• _What you are asked to do_:
Word for word, return the lines from the top of the listing to the line containing "purple L-shape: (51, 39)", both ends included, and no others.

• _Exercise inputs_:
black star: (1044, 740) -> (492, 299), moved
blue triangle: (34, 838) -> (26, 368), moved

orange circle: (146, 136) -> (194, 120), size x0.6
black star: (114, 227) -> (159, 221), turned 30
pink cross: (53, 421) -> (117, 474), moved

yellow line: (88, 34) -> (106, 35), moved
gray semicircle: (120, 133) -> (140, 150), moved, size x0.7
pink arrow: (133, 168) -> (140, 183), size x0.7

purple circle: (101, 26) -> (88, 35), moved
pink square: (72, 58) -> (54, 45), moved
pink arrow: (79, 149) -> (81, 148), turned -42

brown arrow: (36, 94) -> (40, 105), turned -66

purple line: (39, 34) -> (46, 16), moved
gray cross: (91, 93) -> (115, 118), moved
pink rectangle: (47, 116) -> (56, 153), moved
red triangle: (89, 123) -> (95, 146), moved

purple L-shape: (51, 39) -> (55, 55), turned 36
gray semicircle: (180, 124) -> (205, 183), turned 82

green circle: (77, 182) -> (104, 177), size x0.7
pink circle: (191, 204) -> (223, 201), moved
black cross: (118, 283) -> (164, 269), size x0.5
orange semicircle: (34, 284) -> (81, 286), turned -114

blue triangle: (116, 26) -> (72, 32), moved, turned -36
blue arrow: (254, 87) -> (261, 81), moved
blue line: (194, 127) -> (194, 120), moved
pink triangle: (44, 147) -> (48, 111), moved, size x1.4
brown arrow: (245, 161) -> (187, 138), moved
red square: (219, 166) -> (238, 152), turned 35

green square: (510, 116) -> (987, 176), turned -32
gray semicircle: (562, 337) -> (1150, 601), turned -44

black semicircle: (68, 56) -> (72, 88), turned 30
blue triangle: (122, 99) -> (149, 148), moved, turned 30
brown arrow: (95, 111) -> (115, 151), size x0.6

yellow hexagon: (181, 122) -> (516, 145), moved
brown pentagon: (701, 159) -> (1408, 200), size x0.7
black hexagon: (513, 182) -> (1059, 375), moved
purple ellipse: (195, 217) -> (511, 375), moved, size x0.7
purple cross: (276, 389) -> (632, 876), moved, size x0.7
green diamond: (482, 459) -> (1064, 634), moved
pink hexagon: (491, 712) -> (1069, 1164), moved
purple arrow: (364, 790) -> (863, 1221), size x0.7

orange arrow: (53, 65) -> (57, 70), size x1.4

• _Task solution_:
black star: (1044, 740) -> (492, 299), moved
blue triangle: (34, 838) -> (26, 368), moved

orange circle: (146, 136) -> (194, 120), size x0.6
black star: (114, 227) -> (159, 221), turned 30
pink cross: (53, 421) -> (117, 474), moved

yellow line: (88, 34) -> (106, 35), moved
gray semicircle: (120, 133) -> (140, 150), moved, size x0.7
pink arrow: (133, 168) -> (140, 183), size x0.7

purple circle: (101, 26) -> (88, 35), moved
pink square: (72, 58) -> (54, 45), moved
pink arrow: (79, 149) -> (81, 148), turned -42

brown arrow: (36, 94) -> (40, 105), turned -66

purple line: (39, 34) -> (46, 16), moved
gray cross: (91, 93) -> (115, 118), moved
pink rectangle: (47, 116) -> (56, 153), moved
red triangle: (89, 123) -> (95, 146), moved

purple L-shape: (51, 39) -> (55, 55), turned 36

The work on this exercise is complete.